[RECORDS PROVIDED Boundary: Start]

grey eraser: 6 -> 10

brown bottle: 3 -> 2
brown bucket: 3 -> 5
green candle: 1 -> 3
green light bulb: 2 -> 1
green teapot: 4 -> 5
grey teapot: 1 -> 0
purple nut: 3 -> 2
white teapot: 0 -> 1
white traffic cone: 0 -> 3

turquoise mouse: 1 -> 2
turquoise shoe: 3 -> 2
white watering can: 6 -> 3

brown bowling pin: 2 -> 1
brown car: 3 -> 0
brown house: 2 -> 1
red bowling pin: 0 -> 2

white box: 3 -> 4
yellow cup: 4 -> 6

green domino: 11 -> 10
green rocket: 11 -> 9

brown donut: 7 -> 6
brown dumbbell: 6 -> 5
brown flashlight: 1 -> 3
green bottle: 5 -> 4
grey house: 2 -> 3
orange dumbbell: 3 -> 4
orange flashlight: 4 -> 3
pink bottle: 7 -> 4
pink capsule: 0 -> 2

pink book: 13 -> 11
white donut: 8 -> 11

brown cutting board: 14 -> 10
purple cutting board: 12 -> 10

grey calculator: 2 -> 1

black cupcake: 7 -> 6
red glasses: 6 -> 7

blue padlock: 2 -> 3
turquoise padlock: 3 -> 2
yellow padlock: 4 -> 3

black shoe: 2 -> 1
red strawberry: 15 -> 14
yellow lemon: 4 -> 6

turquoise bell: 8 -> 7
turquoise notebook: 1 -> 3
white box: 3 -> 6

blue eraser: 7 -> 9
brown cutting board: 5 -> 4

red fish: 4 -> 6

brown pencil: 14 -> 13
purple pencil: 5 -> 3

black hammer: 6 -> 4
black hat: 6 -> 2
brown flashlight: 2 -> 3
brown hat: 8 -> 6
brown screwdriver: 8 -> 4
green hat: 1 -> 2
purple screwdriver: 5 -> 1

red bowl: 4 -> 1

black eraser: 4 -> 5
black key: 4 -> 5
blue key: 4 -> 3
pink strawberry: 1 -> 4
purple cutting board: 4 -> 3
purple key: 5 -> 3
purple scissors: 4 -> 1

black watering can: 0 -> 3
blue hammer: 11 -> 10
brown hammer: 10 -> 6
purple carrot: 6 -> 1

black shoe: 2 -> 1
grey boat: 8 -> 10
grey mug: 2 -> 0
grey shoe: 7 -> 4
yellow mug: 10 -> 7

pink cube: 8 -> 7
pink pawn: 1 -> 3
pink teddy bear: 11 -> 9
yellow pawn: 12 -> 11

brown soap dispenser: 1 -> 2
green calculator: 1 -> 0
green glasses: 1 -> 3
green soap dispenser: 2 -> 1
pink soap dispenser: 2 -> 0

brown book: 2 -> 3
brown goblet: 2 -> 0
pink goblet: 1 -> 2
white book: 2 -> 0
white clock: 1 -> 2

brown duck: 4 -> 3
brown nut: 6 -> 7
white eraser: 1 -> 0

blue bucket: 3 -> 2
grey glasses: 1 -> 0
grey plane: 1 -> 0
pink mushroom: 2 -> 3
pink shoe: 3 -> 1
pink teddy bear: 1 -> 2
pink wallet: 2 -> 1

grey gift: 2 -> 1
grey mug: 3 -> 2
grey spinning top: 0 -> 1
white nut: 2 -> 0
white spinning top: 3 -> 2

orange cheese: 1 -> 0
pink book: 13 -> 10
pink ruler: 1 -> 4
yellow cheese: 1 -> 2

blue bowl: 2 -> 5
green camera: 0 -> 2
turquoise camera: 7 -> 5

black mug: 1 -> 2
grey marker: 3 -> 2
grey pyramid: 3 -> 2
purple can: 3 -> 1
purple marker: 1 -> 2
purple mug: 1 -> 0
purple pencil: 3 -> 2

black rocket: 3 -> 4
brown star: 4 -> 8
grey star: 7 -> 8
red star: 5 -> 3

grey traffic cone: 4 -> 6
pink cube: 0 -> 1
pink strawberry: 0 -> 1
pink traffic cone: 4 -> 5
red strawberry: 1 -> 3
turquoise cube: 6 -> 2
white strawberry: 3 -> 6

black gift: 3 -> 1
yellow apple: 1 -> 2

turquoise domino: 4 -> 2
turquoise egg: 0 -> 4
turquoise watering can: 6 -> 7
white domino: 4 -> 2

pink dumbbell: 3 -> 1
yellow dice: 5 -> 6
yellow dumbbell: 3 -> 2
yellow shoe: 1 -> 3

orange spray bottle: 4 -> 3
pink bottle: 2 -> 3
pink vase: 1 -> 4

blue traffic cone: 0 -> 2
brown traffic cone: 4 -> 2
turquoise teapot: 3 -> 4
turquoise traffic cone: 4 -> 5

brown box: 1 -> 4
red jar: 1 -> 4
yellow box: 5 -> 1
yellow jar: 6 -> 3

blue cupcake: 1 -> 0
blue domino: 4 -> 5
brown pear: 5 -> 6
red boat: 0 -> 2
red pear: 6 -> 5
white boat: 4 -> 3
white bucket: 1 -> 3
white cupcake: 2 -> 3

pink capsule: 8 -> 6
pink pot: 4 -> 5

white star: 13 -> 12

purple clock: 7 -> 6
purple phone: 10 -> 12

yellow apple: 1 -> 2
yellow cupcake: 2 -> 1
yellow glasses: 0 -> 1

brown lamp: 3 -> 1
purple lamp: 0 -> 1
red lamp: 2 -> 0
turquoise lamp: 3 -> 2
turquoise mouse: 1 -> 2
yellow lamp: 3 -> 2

[RECORDS PROVIDED Boundary: End]

* _WORK REQUEST_:
How many lines in the entries above include the string "bear"? Answer with the number only.

* _WRITTEN REPLY_:
2